> _Problem details_: An exact retyping of all lines below is the answer; pictures do not belong in it.

[Opening Provided data section]

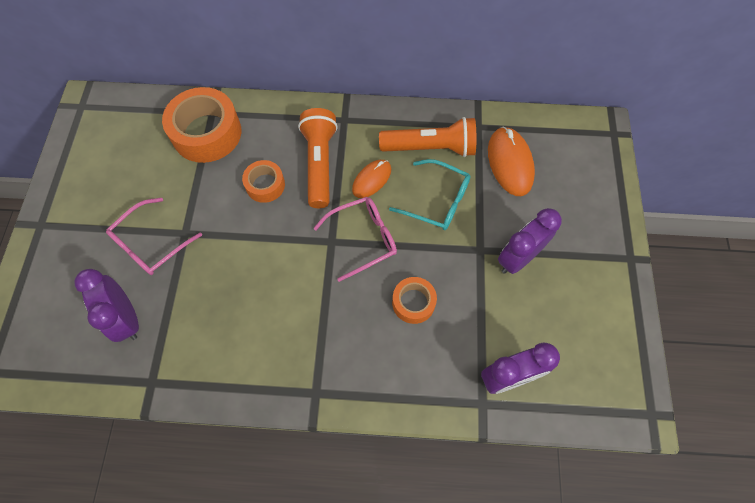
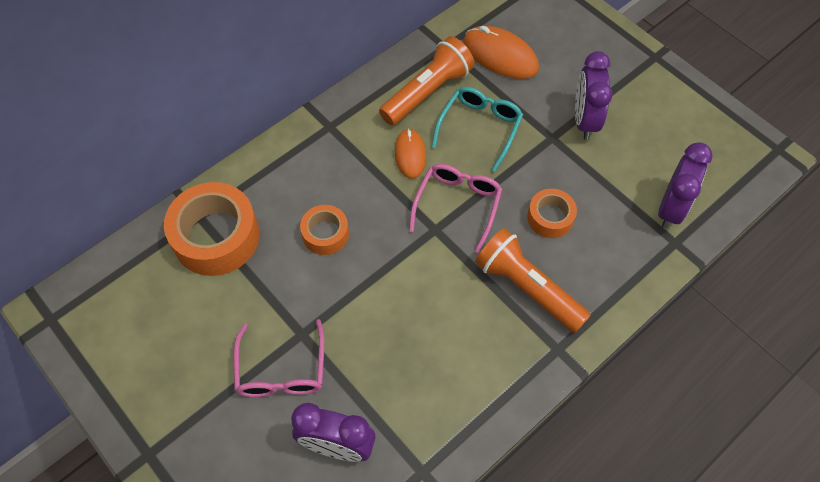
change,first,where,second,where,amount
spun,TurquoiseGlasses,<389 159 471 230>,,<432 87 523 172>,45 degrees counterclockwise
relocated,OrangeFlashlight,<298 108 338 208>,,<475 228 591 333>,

[Closing Provided data section]

> _Response below_:
change,first,where,second,where,amount
spun,TurquoiseGlasses,<389 159 471 230>,,<432 87 523 172>,45 degrees counterclockwise
relocated,OrangeFlashlight,<298 108 338 208>,,<475 228 591 333>,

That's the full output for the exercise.